*** Begin section ***

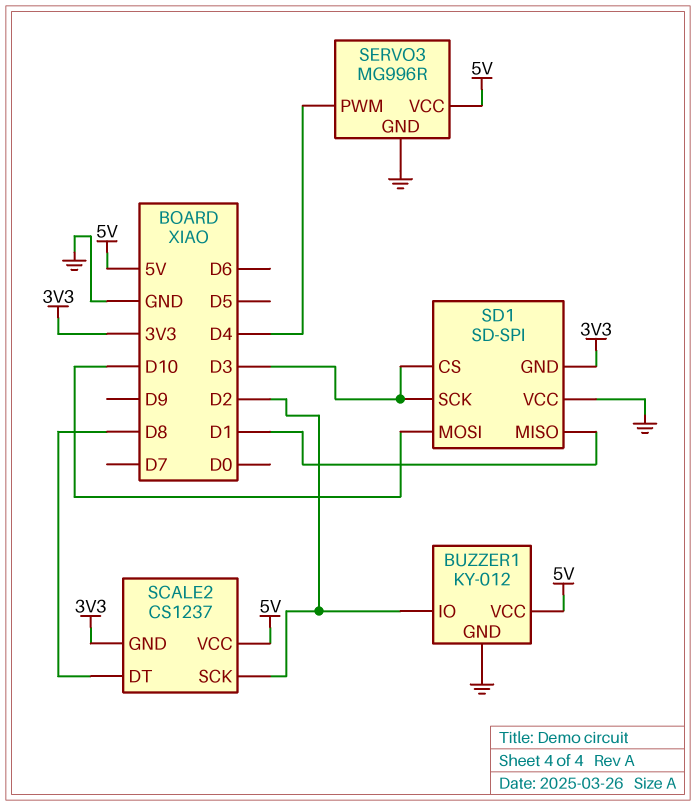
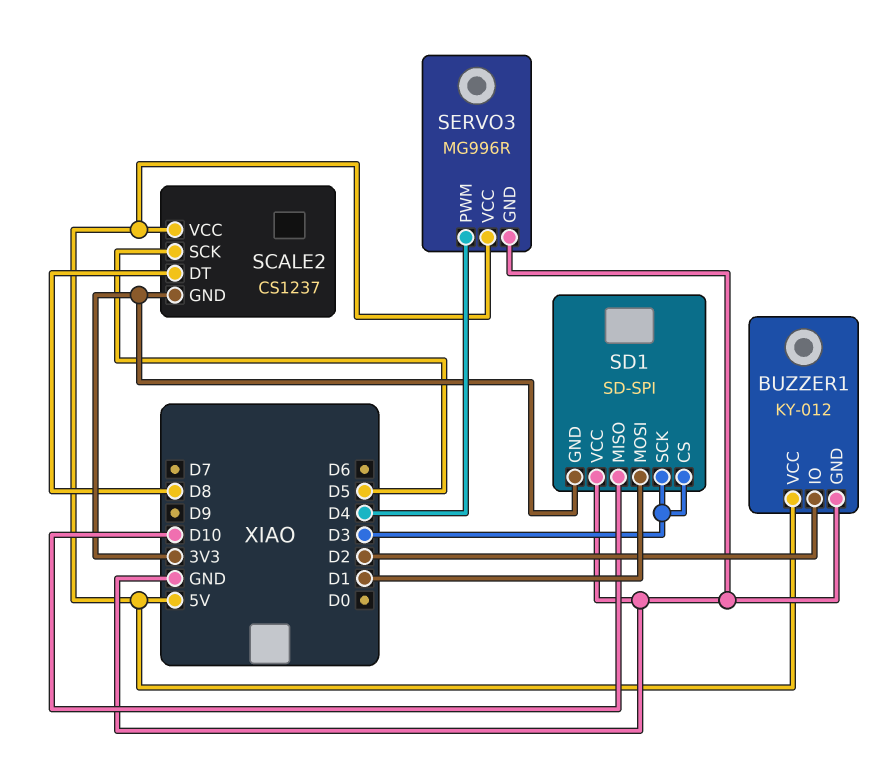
SCALE2 pin SCK: D2 -> D5
SD1 pin MISO: D1 -> D10
SD1 pin MOSI: D10 -> D1

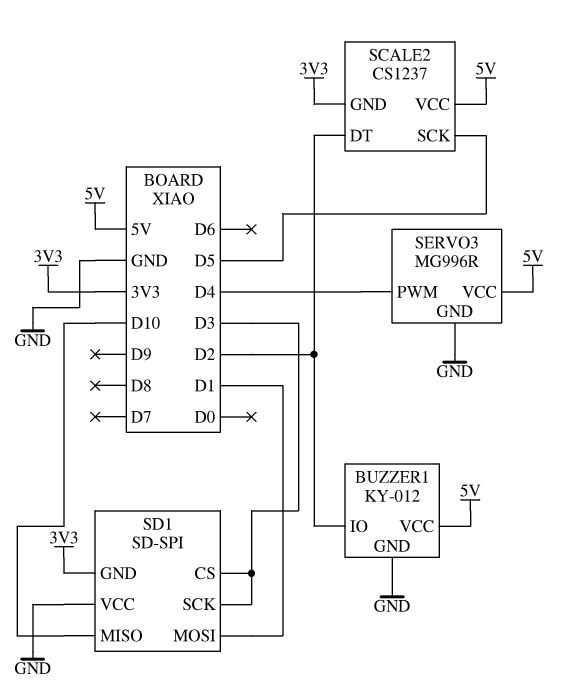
SCALE2 pin DT: D8 -> D2

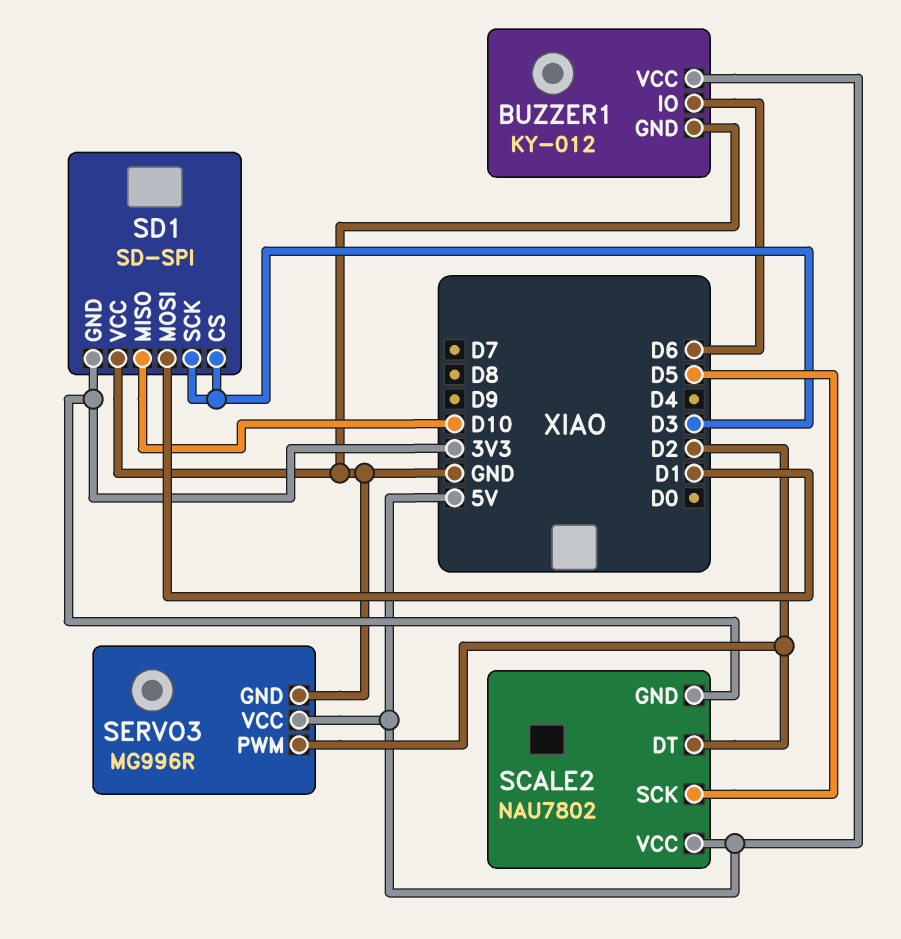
BUZZER1 pin IO: D2 -> D6
SCALE2: CS1237 -> NAU7802
SERVO3 pin PWM: D4 -> D2

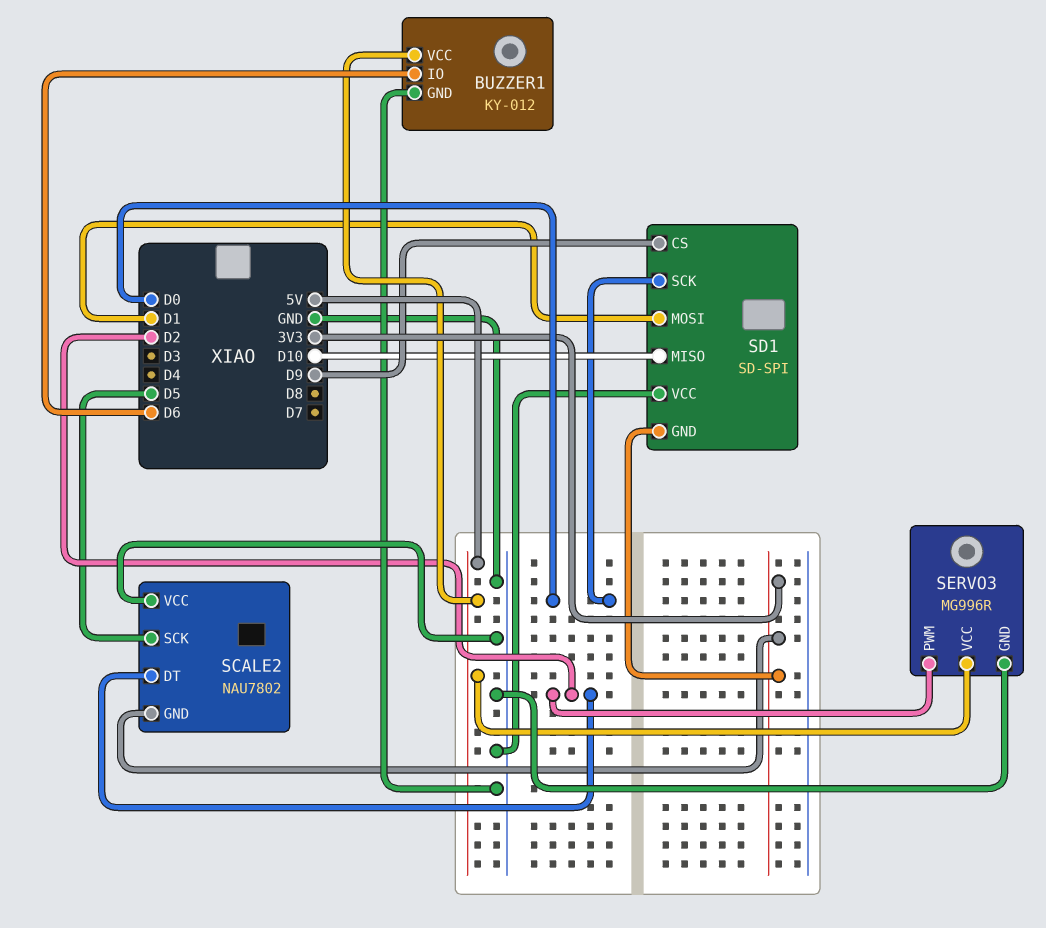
SCALE2 pin VCC: 5V -> GND
SD1 pin CS: D3 -> D9
SD1 pin SCK: D3 -> D0

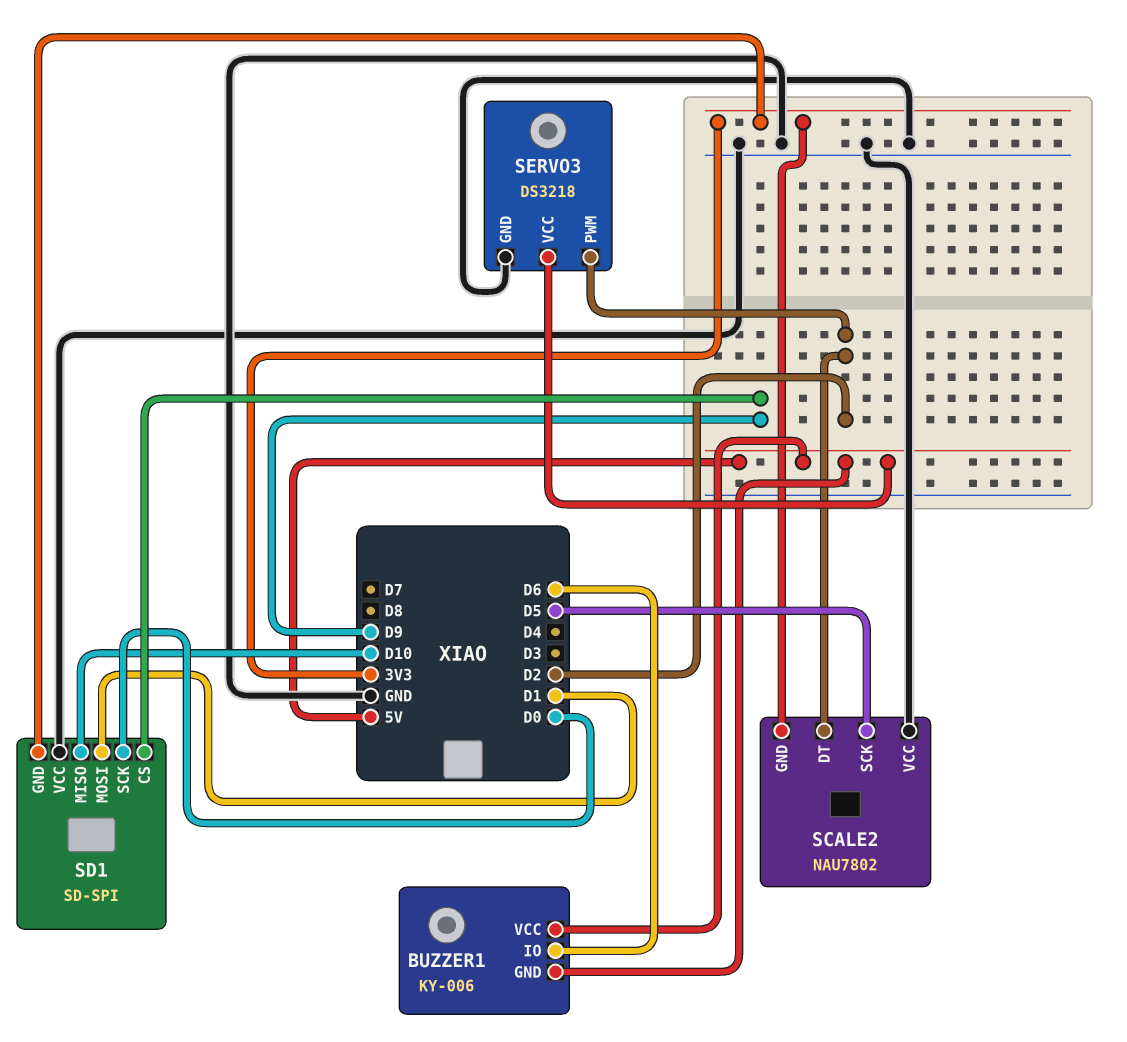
BUZZER1: KY-012 -> KY-006
BUZZER1 pin GND: GND -> 5V
SERVO3: MG996R -> DS3218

*** End section ***

YOUR GOAL: All of the material above goes into the copy exactly as is; the pictures do not.

REPLY TO THE TASK:
SCALE2 pin SCK: D2 -> D5
SD1 pin MISO: D1 -> D10
SD1 pin MOSI: D10 -> D1

SCALE2 pin DT: D8 -> D2

BUZZER1 pin IO: D2 -> D6
SCALE2: CS1237 -> NAU7802
SERVO3 pin PWM: D4 -> D2

SCALE2 pin VCC: 5V -> GND
SD1 pin CS: D3 -> D9
SD1 pin SCK: D3 -> D0

BUZZER1: KY-012 -> KY-006
BUZZER1 pin GND: GND -> 5V
SERVO3: MG996R -> DS3218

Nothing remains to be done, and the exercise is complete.